**The data**.
"""
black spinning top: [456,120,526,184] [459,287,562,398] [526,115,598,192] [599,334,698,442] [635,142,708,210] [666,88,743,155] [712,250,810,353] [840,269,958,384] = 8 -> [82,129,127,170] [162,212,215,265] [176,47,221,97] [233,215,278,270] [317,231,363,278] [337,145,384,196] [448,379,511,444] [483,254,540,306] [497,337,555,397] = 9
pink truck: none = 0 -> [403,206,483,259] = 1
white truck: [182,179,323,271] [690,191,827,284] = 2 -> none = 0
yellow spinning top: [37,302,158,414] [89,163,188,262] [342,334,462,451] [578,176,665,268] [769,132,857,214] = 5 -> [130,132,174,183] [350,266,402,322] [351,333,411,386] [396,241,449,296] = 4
"""
"""
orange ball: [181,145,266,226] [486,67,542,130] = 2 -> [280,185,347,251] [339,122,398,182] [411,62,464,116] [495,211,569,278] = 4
"""
**Exercise objective**. Both the line containing "black spinning top: [456,120,526,184]" and the line containing "white truck: [182,179,323,271]" belong in the answer. Print them and every line above that falls between them exactly, and no others.

**Written response**.
black spinning top: [456,120,526,184] [459,287,562,398] [526,115,598,192] [599,334,698,442] [635,142,708,210] [666,88,743,155] [712,250,810,353] [840,269,958,384] = 8 -> [82,129,127,170] [162,212,215,265] [176,47,221,97] [233,215,278,270] [317,231,363,278] [337,145,384,196] [448,379,511,444] [483,254,540,306] [497,337,555,397] = 9
pink truck: none = 0 -> [403,206,483,259] = 1
white truck: [182,179,323,271] [690,191,827,284] = 2 -> none = 0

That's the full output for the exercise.